• What the exercise asks:
Leave out the pictures and repeat the entries below verbatim.

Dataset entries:

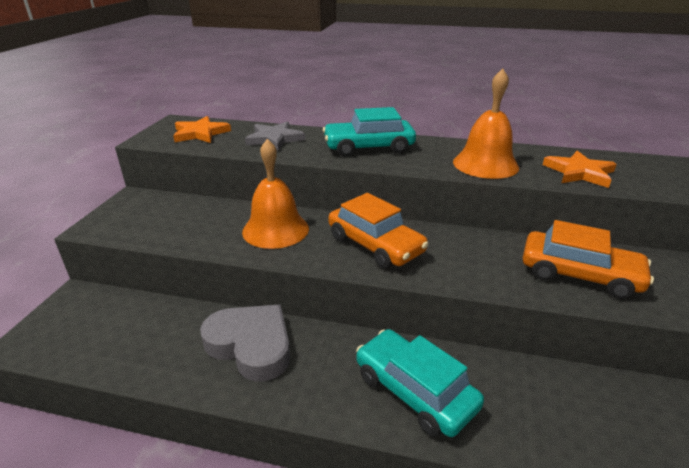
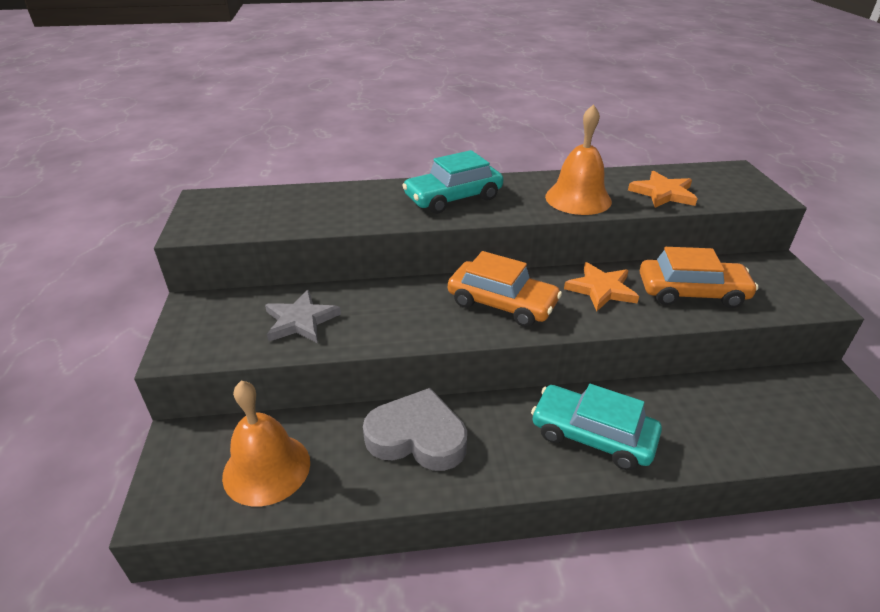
camera: 20 degrees left, 5 degrees up
(200, 133) = (249, 211): orange star -> orange star (601, 289)
(274, 139) = (343, 204): grey star -> grey star (300, 321)
(275, 229) = (390, 309): orange bell -> orange bell (266, 468)

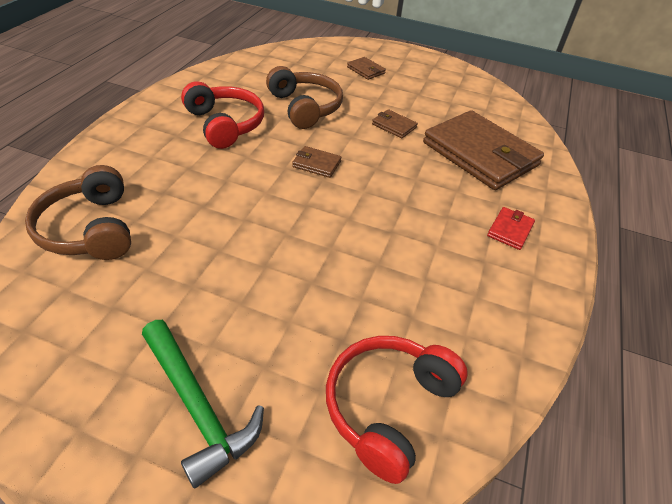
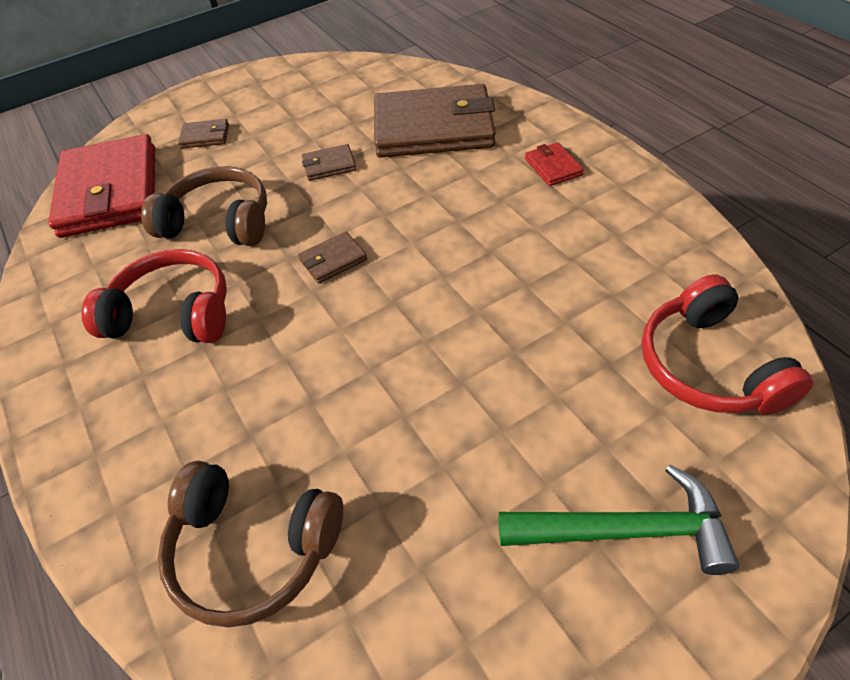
camera: 45 degrees left, 5 degrees up
(290, 61) = (110, 191): none -> red wallet

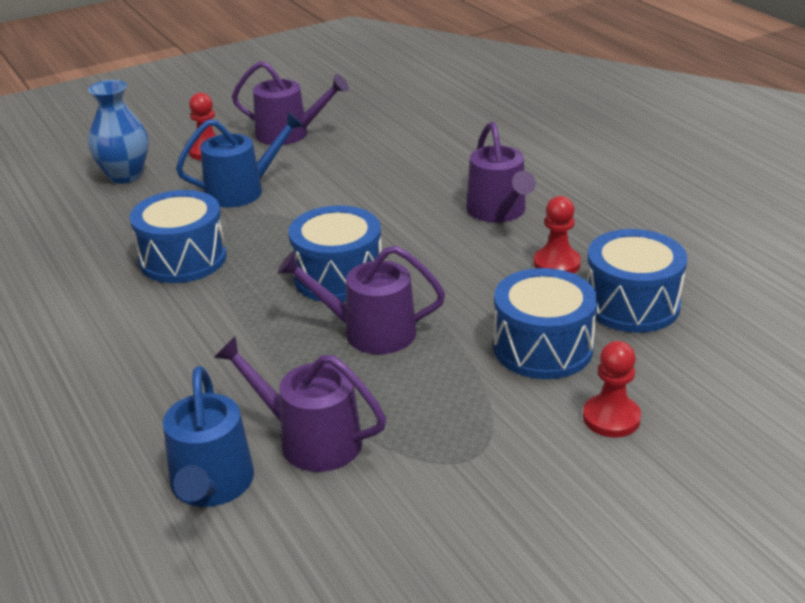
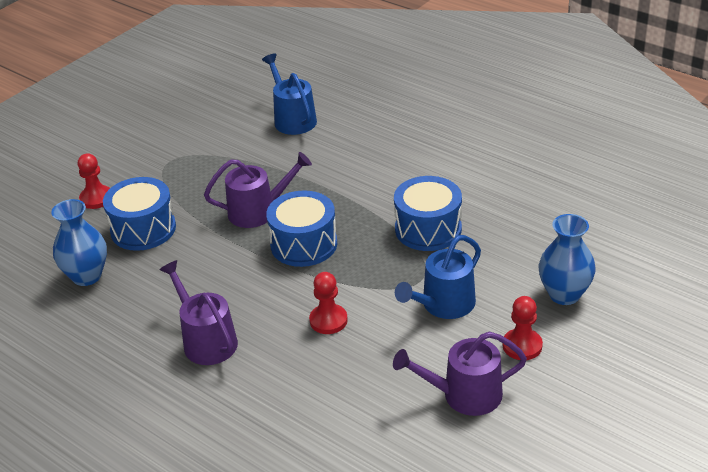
camera: 160 degrees right, 5 degrees up
(311, 440) = (256, 148): purple watering can -> none
(556, 264) = (146, 297): red pawn -> red pawn (328, 320)
(631, 304) = (87, 276): blue drum -> blue vase

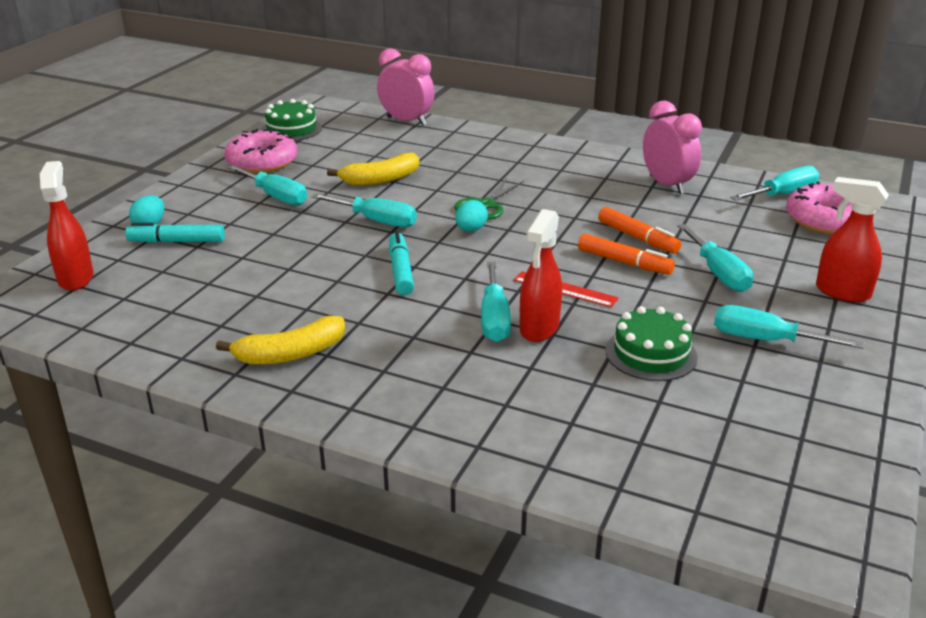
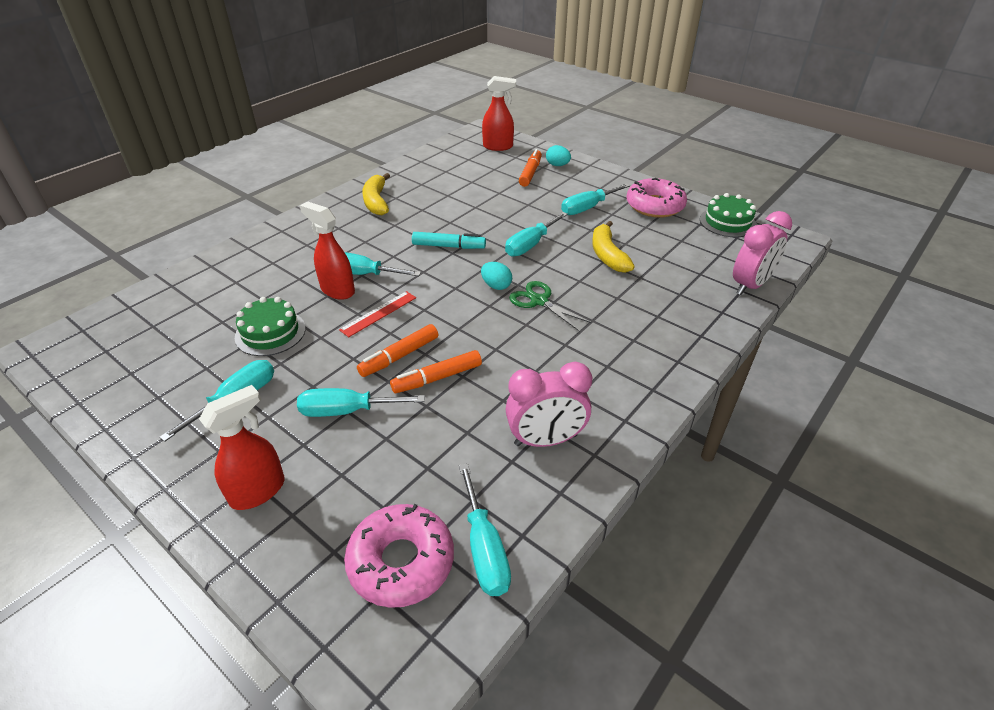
camera: 105 degrees right, 10 degrees up
(177, 241) = (530, 173): turquoise marker -> orange marker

• Output of the task:
camera: 20 degrees left, 5 degrees up
(200, 133) = (249, 211): orange star -> orange star (601, 289)
(274, 139) = (343, 204): grey star -> grey star (300, 321)
(275, 229) = (390, 309): orange bell -> orange bell (266, 468)

camera: 45 degrees left, 5 degrees up
(290, 61) = (110, 191): none -> red wallet

camera: 160 degrees right, 5 degrees up
(311, 440) = (256, 148): purple watering can -> none
(556, 264) = (146, 297): red pawn -> red pawn (328, 320)
(631, 304) = (87, 276): blue drum -> blue vase

camera: 105 degrees right, 10 degrees up
(177, 241) = (530, 173): turquoise marker -> orange marker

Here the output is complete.